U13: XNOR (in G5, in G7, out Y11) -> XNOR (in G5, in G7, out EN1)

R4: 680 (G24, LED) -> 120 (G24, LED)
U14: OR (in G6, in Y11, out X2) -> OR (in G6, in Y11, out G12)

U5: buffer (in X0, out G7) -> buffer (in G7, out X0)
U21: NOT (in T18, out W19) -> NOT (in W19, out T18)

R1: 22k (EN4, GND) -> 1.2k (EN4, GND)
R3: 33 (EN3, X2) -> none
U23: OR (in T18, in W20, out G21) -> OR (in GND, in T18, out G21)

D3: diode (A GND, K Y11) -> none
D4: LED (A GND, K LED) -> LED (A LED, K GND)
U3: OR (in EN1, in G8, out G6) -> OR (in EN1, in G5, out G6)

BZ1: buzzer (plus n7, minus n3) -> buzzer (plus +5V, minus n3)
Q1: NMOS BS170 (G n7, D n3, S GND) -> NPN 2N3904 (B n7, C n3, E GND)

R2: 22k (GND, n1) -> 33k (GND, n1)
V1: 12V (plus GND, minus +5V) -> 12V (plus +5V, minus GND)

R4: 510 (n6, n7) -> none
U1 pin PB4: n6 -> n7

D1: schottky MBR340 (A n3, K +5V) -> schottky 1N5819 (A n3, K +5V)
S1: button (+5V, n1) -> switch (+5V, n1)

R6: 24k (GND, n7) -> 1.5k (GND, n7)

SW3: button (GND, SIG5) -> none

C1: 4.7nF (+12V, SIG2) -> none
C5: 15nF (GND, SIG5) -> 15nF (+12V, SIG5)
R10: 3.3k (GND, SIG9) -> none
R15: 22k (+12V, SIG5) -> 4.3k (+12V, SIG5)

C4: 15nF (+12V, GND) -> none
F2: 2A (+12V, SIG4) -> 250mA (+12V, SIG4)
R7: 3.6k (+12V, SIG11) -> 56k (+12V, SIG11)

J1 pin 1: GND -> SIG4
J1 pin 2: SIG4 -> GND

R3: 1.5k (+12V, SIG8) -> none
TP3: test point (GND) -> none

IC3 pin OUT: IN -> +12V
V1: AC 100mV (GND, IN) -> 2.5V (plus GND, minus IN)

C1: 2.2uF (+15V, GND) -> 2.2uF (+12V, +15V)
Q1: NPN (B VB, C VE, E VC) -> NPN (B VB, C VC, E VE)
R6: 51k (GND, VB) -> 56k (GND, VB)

_Exercise prompt:_ A line belongs in the answer if it contains the word "none"; please copy each such line from the material.

_Expected answer:_
R3: 33 (EN3, X2) -> none
D3: diode (A GND, K Y11) -> none
R4: 510 (n6, n7) -> none
SW3: button (GND, SIG5) -> none
C1: 4.7nF (+12V, SIG2) -> none
R10: 3.3k (GND, SIG9) -> none
C4: 15nF (+12V, GND) -> none
R3: 1.5k (+12V, SIG8) -> none
TP3: test point (GND) -> none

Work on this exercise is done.